§ Problem requirements
Extract every line from the records below that contains the word "type".

§ Material for the task
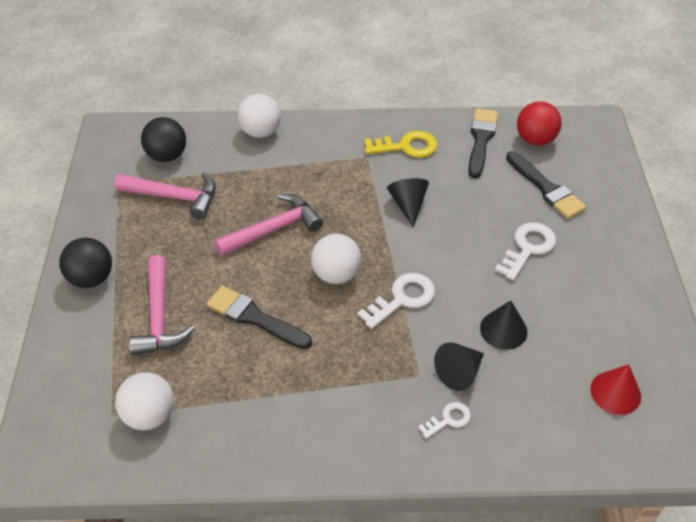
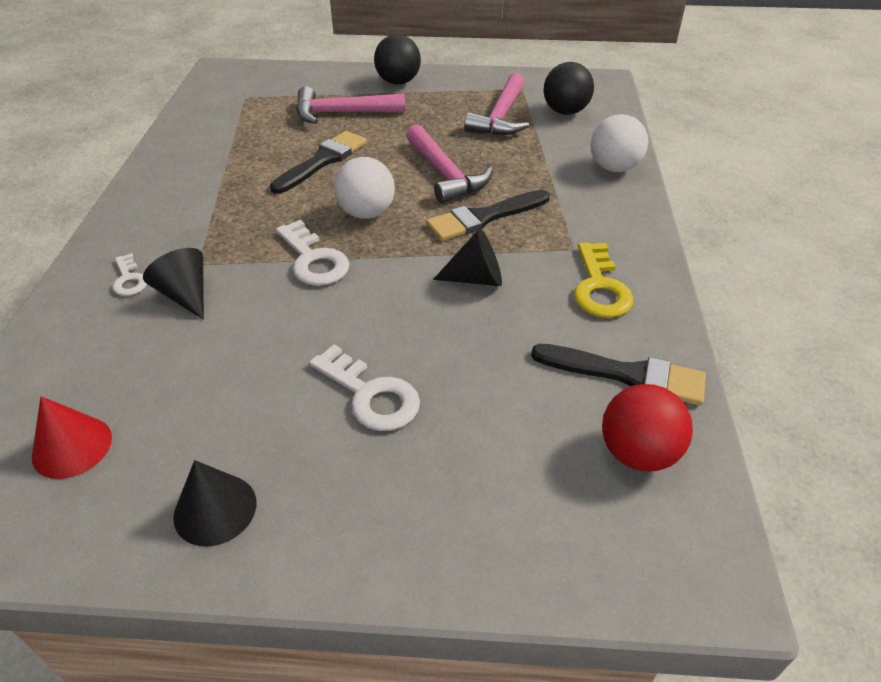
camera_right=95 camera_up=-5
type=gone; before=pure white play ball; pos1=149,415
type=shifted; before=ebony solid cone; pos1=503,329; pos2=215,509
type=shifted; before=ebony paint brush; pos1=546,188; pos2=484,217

==

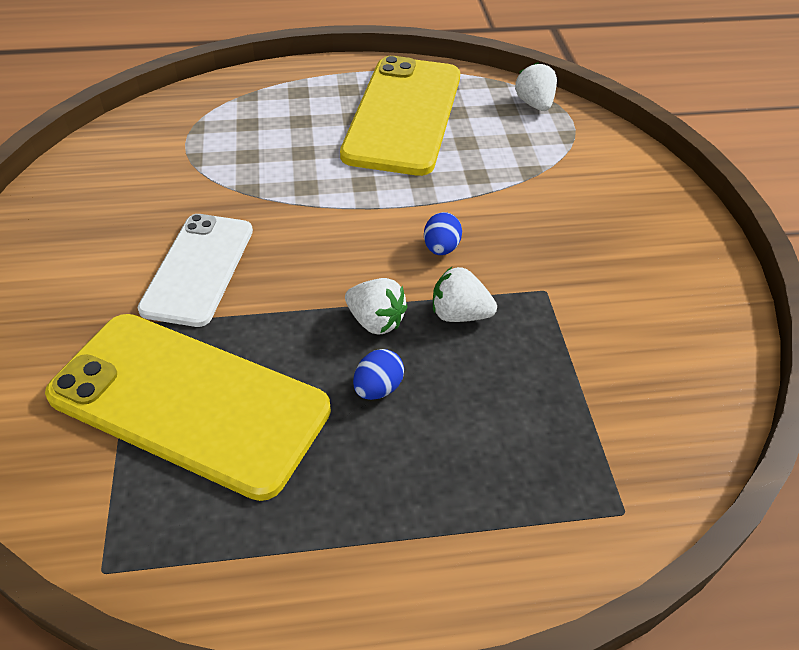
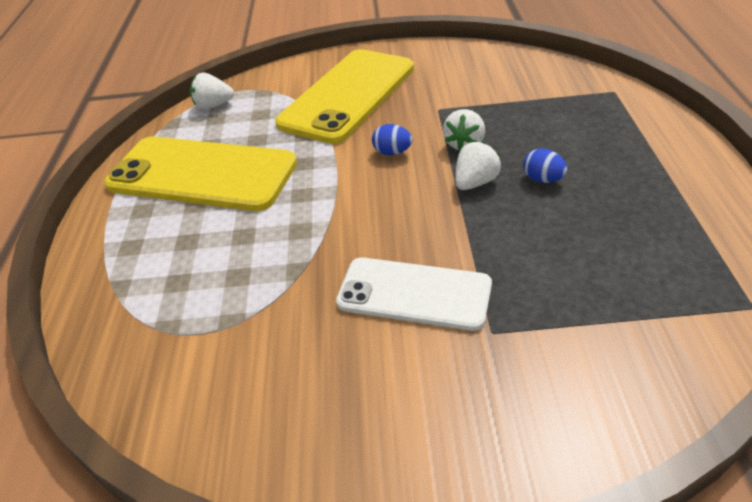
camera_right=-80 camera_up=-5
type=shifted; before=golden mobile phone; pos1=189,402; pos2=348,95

§ Exercise result
type=gone; before=pure white play ball; pos1=149,415
type=shifted; before=ebony solid cone; pos1=503,329; pos2=215,509
type=shifted; before=ebony paint brush; pos1=546,188; pos2=484,217
type=shifted; before=golden mobile phone; pos1=189,402; pos2=348,95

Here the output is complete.